• _Task requirements_:
Look through the data below. Pick out the lines holding the string "brązowy".
[[ Data, beginning ]]
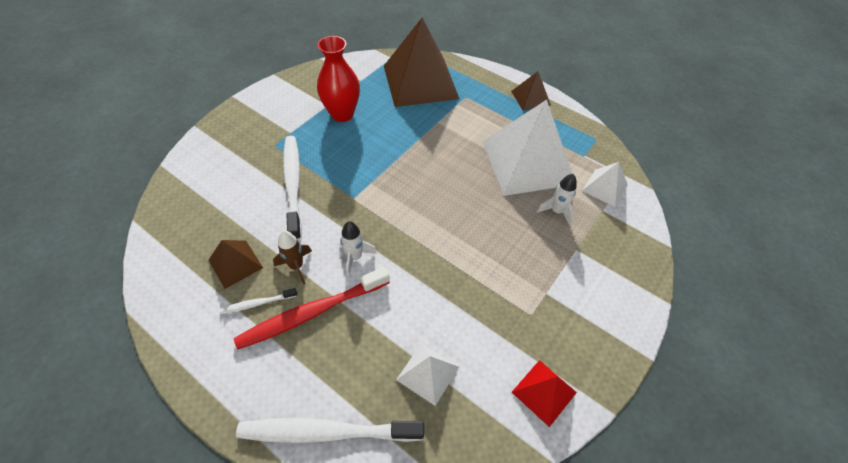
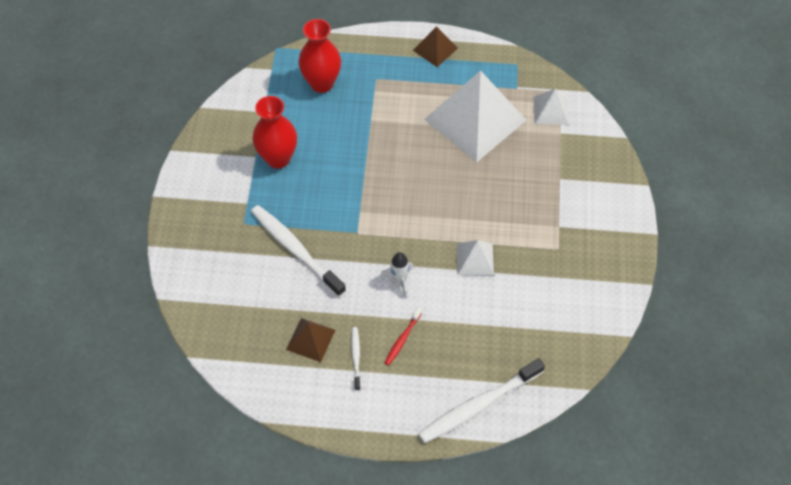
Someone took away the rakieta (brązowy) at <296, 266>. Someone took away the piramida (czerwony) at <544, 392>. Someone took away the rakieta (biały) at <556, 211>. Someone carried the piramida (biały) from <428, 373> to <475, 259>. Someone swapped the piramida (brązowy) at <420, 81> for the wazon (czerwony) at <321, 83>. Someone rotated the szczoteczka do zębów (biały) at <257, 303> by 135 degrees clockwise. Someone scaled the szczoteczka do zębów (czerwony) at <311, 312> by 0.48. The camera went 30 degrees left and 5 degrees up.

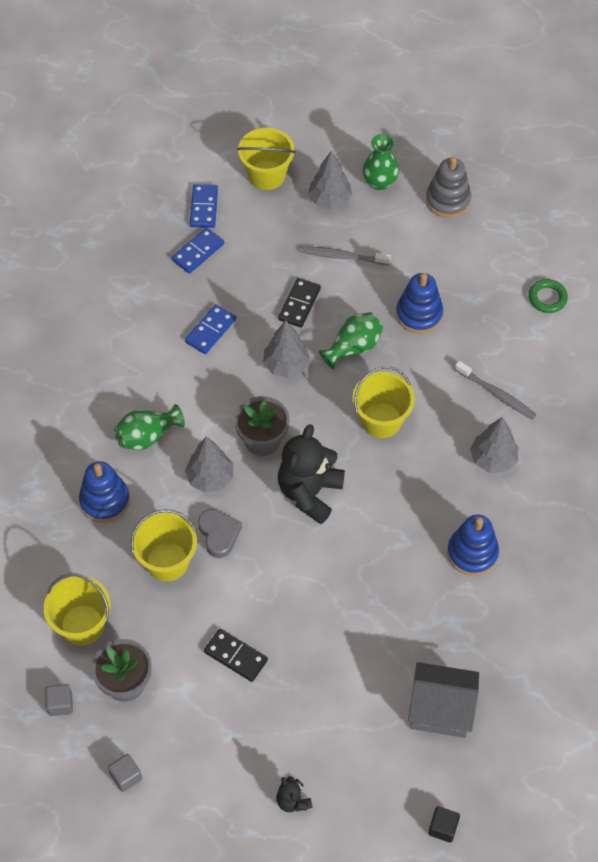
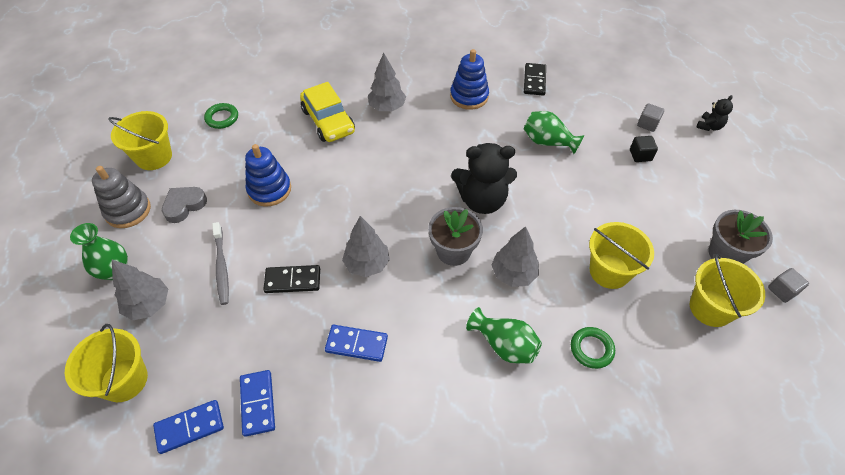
Someone took away the domek (szary) at <440, 710>. Someone carried the sześcian (szary) from <126, 776> to <647, 124>. Someone carried the serce (szary) from <219, 534> to <184, 205>. Someone carried the kostka domina (czarny) from <235, 656> to <534, 81>. Someone carried the wazon (zielony) from <353, 348> to <547, 142>. Someone carried the wiadro (żółty) from <381, 420> to <154, 157>. Someone carried the sześcian (czarny) from <443, 828> to <640, 155>. Someone swapped the zabawka nakładanka (niebieski) at <105, 500> for the pierścień (zielony) at <591, 349>. Someone swapped the szczoteczka do zębów (szary) at <496, 394> for the samochód (żółty) at <328, 121>. Someone rotated the kostka domina (niebieski) at <198, 252> by 60 degrees clockwise. The camera went 115 degrees left and 5 degrees down.

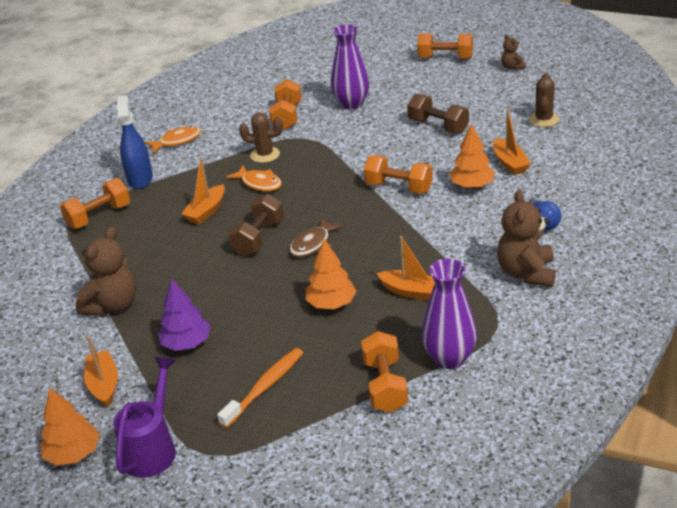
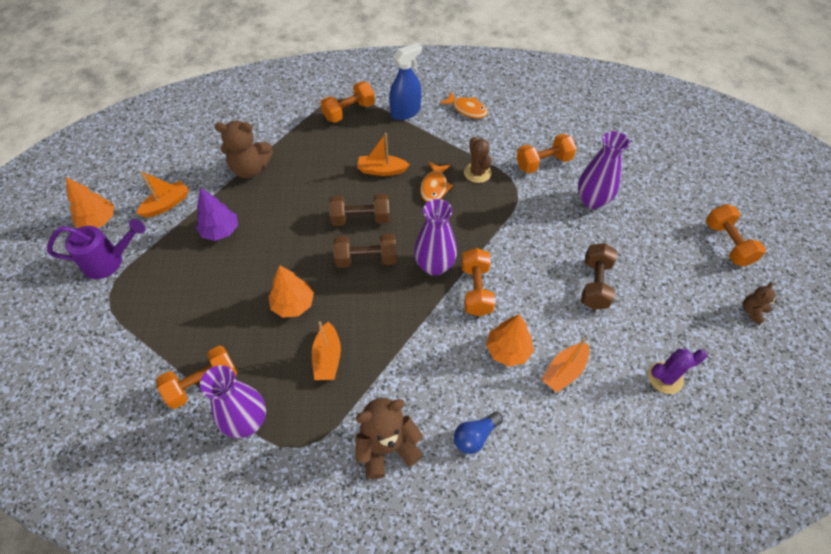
Someone took away the szczoteczka do zębów (pomarańczowy) at <265, 387>. Someone put down the wazon (fioletowy) at <434, 266>. Someone swapped the ryba (brązowy) at <313, 244> for the hantel (brązowy) at <366, 259>. Someone repainted the kaktus (brązowy) at <543, 119>, which became the kaktus (fioletowy) at <665, 378>. Someone rotated the hantel (pomarańczowy) at <99, 216> by 60 degrees counterclockwise. The camera went 60 degrees right and 20 degrees up.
[[ Data, end ]]
• _Reply to the exercise_:
Someone took away the rakieta (brązowy) at <296, 266>. Someone took away the piramida (czerwony) at <544, 392>. Someone took away the rakieta (biały) at <556, 211>. Someone carried the piramida (biały) from <428, 373> to <475, 259>. Someone swapped the piramida (brązowy) at <420, 81> for the wazon (czerwony) at <321, 83>. Someone rotated the szczoteczka do zębów (biały) at <257, 303> by 135 degrees clockwise. Someone scaled the szczoteczka do zębów (czerwony) at <311, 312> by 0.48. The camera went 30 degrees left and 5 degrees up.
Someone took away the szczoteczka do zębów (pomarańczowy) at <265, 387>. Someone put down the wazon (fioletowy) at <434, 266>. Someone swapped the ryba (brązowy) at <313, 244> for the hantel (brązowy) at <366, 259>. Someone repainted the kaktus (brązowy) at <543, 119>, which became the kaktus (fioletowy) at <665, 378>. Someone rotated the hantel (pomarańczowy) at <99, 216> by 60 degrees counterclockwise. The camera went 60 degrees right and 20 degrees up.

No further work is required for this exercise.